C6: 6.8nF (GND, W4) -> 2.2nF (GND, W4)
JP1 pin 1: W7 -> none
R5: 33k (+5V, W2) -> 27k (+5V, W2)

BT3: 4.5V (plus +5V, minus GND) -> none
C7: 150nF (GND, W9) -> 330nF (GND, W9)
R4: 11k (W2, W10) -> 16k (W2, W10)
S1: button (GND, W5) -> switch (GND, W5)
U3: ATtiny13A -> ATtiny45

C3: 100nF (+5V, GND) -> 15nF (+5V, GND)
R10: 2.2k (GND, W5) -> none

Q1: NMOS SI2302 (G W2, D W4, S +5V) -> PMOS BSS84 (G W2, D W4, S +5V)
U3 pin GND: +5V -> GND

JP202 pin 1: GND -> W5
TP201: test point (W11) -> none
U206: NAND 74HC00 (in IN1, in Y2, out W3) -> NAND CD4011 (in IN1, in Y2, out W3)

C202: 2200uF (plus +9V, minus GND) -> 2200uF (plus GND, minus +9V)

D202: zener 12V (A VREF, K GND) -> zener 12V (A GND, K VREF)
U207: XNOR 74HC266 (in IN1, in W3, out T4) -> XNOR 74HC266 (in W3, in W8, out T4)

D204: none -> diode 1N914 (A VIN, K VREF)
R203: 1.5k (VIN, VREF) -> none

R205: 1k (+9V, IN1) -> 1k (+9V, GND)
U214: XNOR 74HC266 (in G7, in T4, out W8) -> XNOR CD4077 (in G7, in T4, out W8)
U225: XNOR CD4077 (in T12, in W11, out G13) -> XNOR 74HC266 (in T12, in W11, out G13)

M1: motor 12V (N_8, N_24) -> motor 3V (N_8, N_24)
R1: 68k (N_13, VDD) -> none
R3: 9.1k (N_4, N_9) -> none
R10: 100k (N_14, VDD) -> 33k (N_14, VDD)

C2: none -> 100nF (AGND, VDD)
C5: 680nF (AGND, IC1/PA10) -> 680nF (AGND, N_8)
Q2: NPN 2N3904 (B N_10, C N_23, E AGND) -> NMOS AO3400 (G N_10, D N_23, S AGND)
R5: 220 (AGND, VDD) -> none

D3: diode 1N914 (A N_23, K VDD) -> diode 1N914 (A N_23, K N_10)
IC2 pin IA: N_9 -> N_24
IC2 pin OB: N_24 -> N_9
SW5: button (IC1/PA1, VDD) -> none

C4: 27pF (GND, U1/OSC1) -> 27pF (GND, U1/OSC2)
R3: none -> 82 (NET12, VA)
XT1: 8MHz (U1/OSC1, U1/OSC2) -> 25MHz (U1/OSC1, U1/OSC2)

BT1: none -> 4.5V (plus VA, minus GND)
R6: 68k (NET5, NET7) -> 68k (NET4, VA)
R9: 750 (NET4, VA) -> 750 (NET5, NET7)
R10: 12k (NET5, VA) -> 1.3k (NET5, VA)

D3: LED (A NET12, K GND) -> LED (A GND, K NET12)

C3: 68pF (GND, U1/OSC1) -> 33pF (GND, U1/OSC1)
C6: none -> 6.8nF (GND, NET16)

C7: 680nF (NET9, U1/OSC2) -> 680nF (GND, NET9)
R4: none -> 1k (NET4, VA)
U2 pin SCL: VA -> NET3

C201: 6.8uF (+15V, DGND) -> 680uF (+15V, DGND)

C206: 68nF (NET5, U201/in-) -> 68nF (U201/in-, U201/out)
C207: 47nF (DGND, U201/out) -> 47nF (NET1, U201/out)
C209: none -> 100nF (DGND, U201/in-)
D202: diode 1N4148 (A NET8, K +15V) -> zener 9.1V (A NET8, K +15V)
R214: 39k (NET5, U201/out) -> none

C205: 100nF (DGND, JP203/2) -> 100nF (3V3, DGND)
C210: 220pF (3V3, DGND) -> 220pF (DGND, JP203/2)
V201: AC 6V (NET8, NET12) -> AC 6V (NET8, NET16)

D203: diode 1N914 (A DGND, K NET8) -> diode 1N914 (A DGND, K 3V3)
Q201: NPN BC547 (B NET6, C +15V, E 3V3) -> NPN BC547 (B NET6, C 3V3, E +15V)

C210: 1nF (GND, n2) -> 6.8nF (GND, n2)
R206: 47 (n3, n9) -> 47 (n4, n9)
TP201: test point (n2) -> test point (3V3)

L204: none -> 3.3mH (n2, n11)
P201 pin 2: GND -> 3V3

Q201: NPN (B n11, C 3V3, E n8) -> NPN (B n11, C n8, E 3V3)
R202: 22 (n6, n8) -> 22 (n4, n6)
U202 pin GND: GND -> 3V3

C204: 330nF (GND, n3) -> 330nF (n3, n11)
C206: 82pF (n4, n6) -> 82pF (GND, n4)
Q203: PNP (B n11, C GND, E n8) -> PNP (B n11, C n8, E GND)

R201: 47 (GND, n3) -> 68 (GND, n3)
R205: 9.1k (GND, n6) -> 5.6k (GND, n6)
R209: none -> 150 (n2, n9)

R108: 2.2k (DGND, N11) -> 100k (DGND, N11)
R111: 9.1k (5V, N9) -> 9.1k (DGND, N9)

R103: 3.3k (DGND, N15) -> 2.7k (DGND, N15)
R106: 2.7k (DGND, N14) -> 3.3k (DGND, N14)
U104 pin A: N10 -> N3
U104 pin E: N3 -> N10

The task> One stretch of the lines above is wanted, from the line that contains "C3: 100nF (+5V, GND) -> 15nF (+5V, GND)" through the line that contains "D202: zener 12V". Output it exactly.

Written answer>
C3: 100nF (+5V, GND) -> 15nF (+5V, GND)
R10: 2.2k (GND, W5) -> none

Q1: NMOS SI2302 (G W2, D W4, S +5V) -> PMOS BSS84 (G W2, D W4, S +5V)
U3 pin GND: +5V -> GND

JP202 pin 1: GND -> W5
TP201: test point (W11) -> none
U206: NAND 74HC00 (in IN1, in Y2, out W3) -> NAND CD4011 (in IN1, in Y2, out W3)

C202: 2200uF (plus +9V, minus GND) -> 2200uF (plus GND, minus +9V)

D202: zener 12V (A VREF, K GND) -> zener 12V (A GND, K VREF)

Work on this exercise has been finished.